WHAT YOU SHOULD DO:
Each line of the records has to be copied exactly, though the pictures must be left out.

(Excerpts from a dataset)
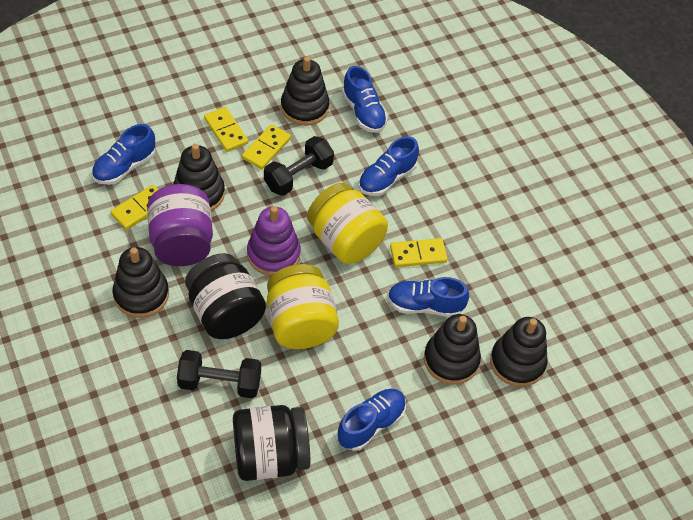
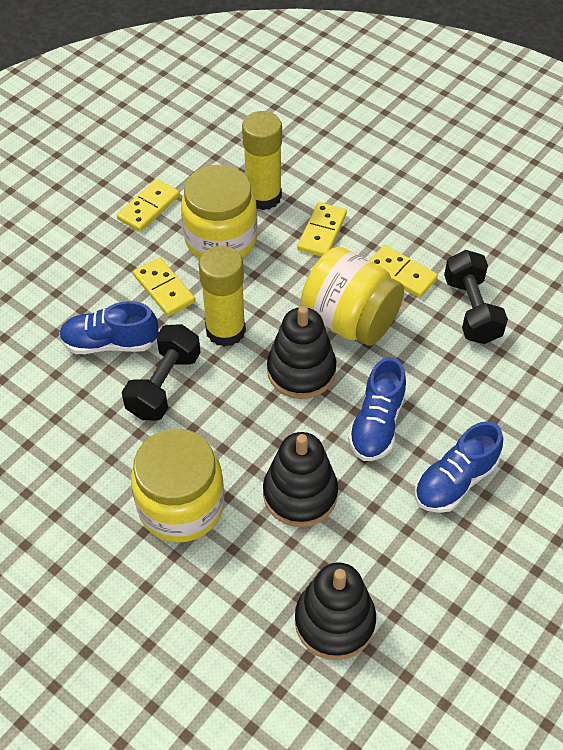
black jar: 2 -> 0
black stacking toy: 5 -> 3
blue shoe: 5 -> 3
purple jar: 1 -> 0
purple stacking toy: 1 -> 0
yellow glue stick: 0 -> 2
yellow jar: 2 -> 3

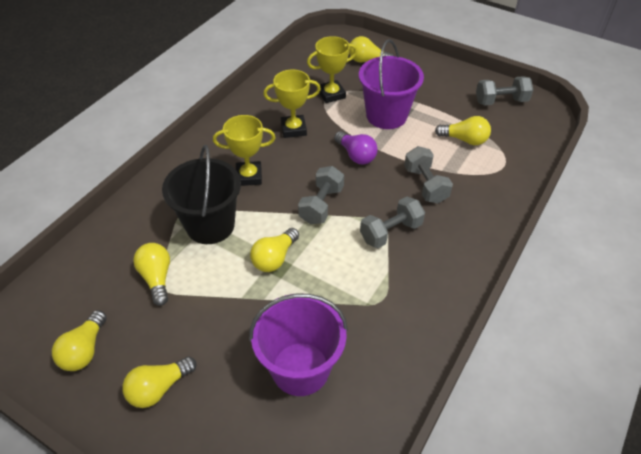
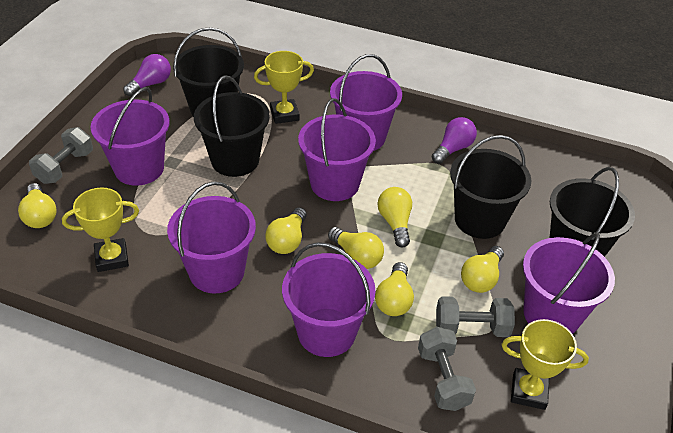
black bucket: 1 -> 4
grey dumbbell: 4 -> 3
purple bucket: 2 -> 6
purple light bulb: 1 -> 2

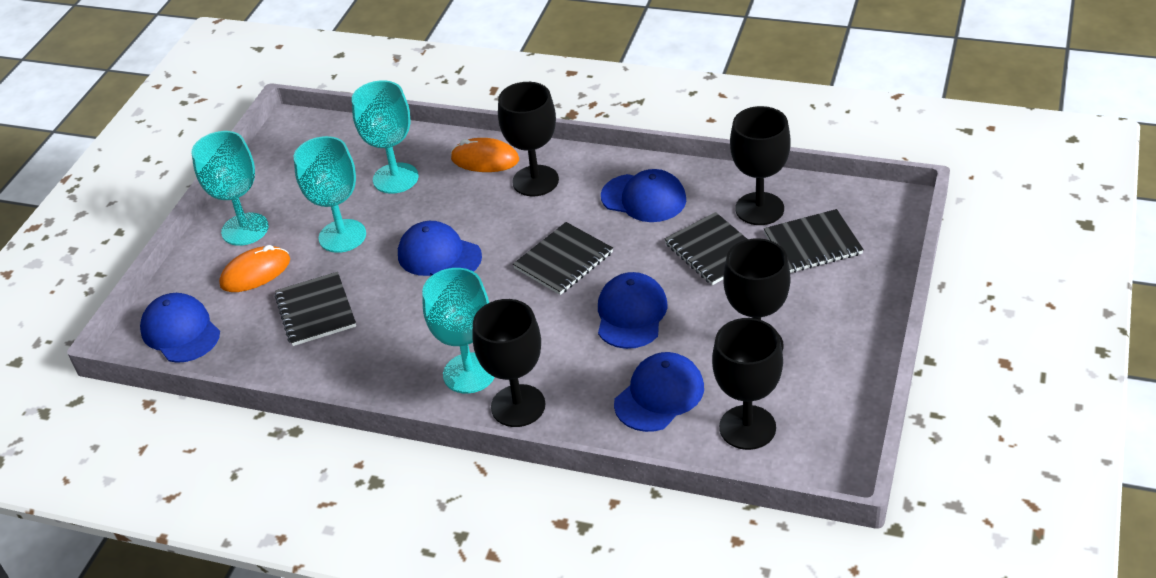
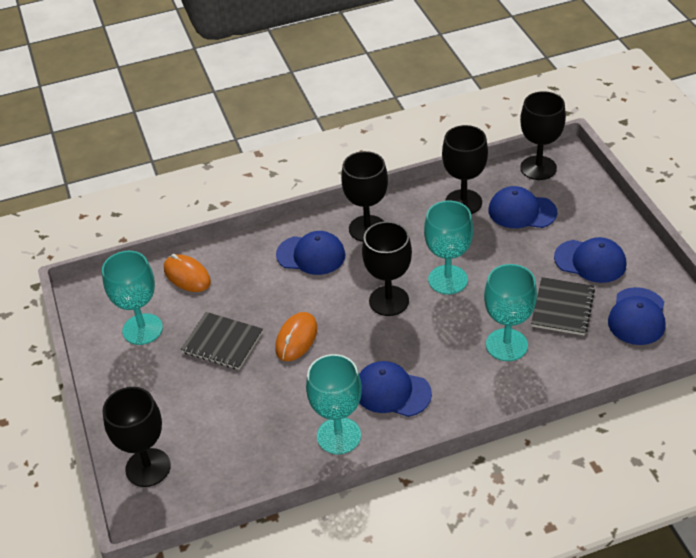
black notebook: 4 -> 2

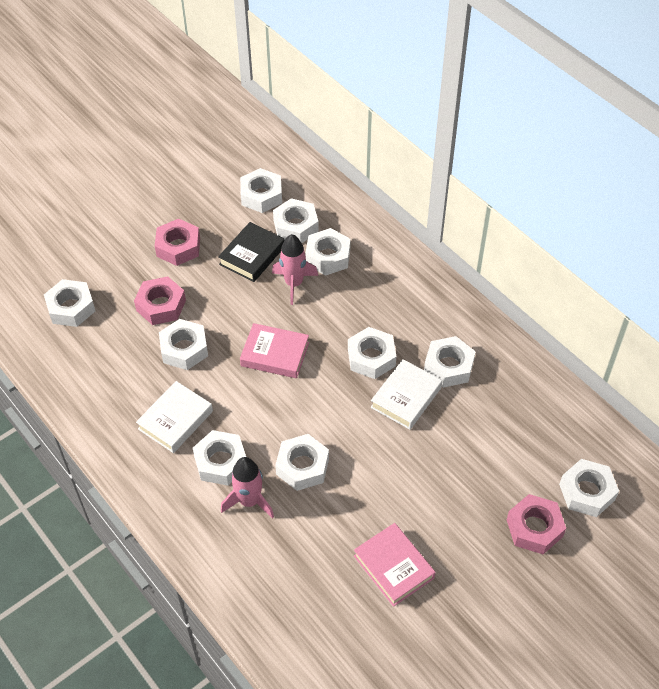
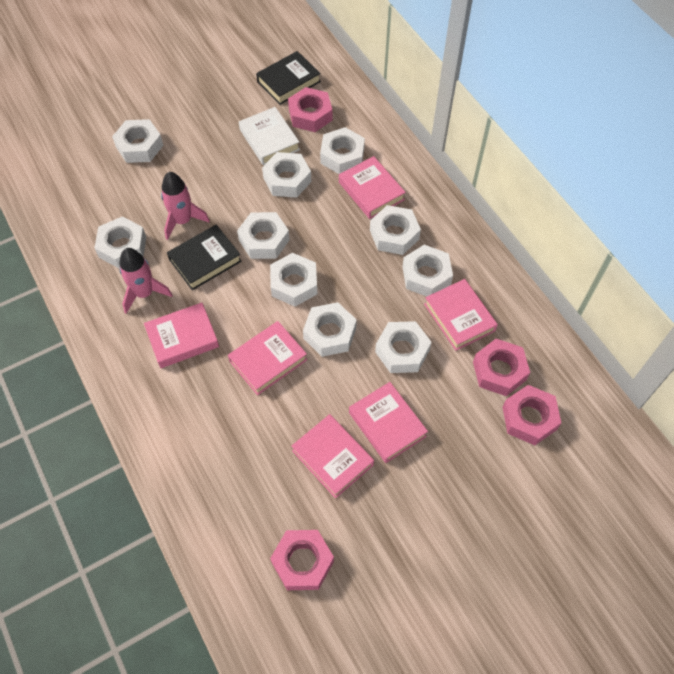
black book: 1 -> 2
pink book: 2 -> 6
pink nut: 3 -> 4
white book: 2 -> 1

ANSWER TO THE PROBLEM:
black jar: 2 -> 0
black stacking toy: 5 -> 3
blue shoe: 5 -> 3
purple jar: 1 -> 0
purple stacking toy: 1 -> 0
yellow glue stick: 0 -> 2
yellow jar: 2 -> 3

black bucket: 1 -> 4
grey dumbbell: 4 -> 3
purple bucket: 2 -> 6
purple light bulb: 1 -> 2

black notebook: 4 -> 2

black book: 1 -> 2
pink book: 2 -> 6
pink nut: 3 -> 4
white book: 2 -> 1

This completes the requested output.